#### Work instructions:
All pictures are to be dropped, and the remaining data set down exactly.

#### Data supplied:
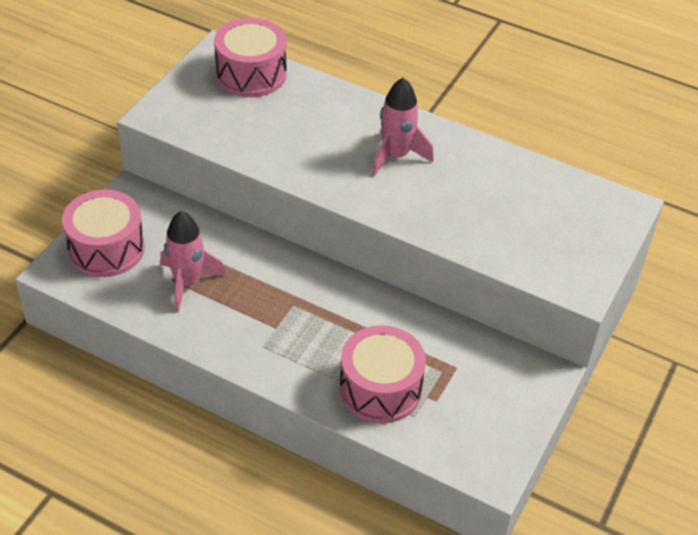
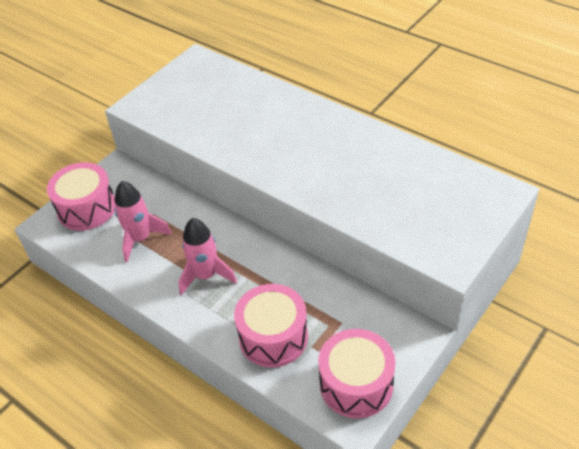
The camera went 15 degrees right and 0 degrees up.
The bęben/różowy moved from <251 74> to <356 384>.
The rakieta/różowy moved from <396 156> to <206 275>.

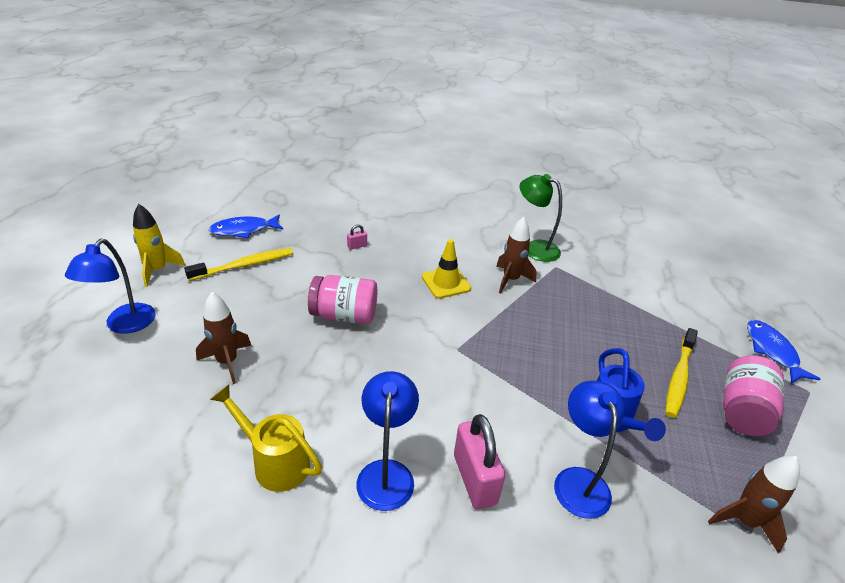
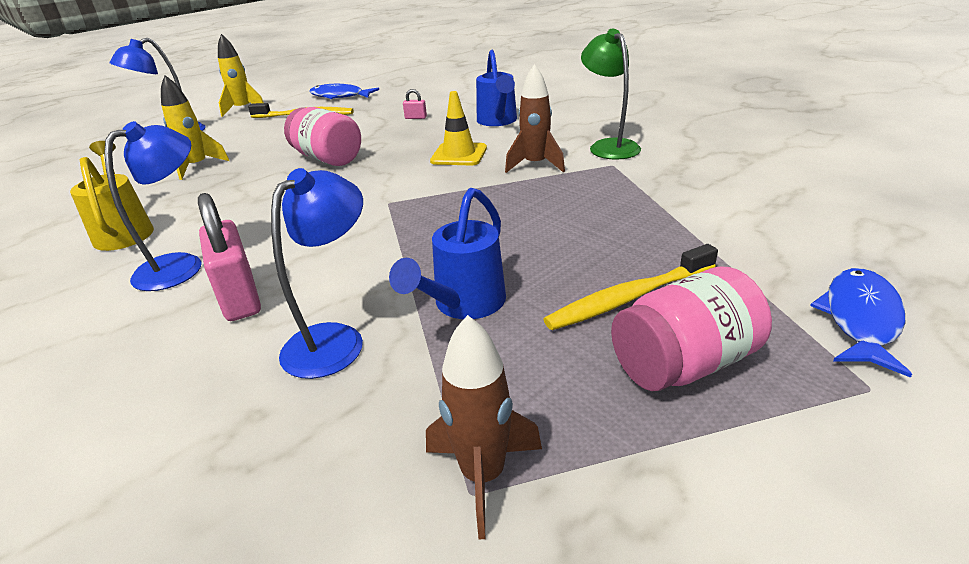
The camera went 40 degrees right and 5 degrees down.
The rakieta/brązowy at <227 362> became the rakieta/żółty at <197 166>.
The kłódka/różowy at <475 479> turned 45 degrees counterclockwise.
The konewka/niebieski at <498 121> appeared.

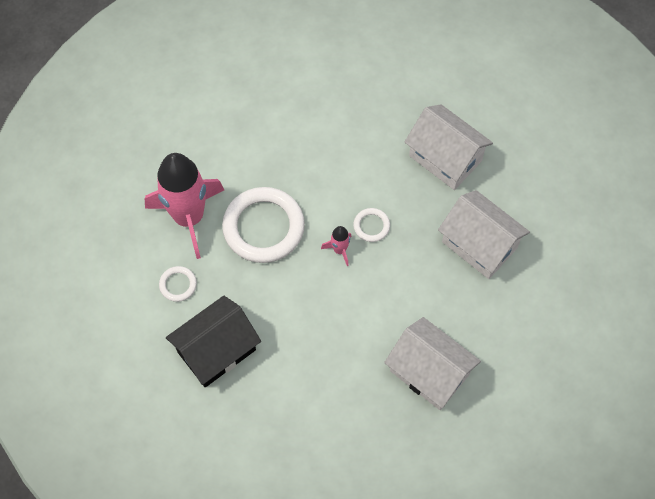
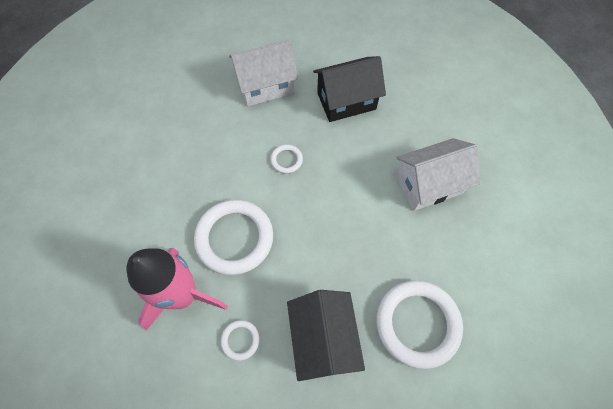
The camera went 60 degrees left and 0 degrees up.
The domek/biały at <479 245> became the domek/czarny at <346 101>.
The rakieta/różowy at <339 250> disappeared.
The pierścień/biały at <417 324> appeared.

#### Exercise response:
The camera went 15 degrees right and 0 degrees up.
The bęben/różowy moved from <251 74> to <356 384>.
The rakieta/różowy moved from <396 156> to <206 275>.

The camera went 40 degrees right and 5 degrees down.
The rakieta/brązowy at <227 362> became the rakieta/żółty at <197 166>.
The kłódka/różowy at <475 479> turned 45 degrees counterclockwise.
The konewka/niebieski at <498 121> appeared.

The camera went 60 degrees left and 0 degrees up.
The domek/biały at <479 245> became the domek/czarny at <346 101>.
The rakieta/różowy at <339 250> disappeared.
The pierścień/biały at <417 324> appeared.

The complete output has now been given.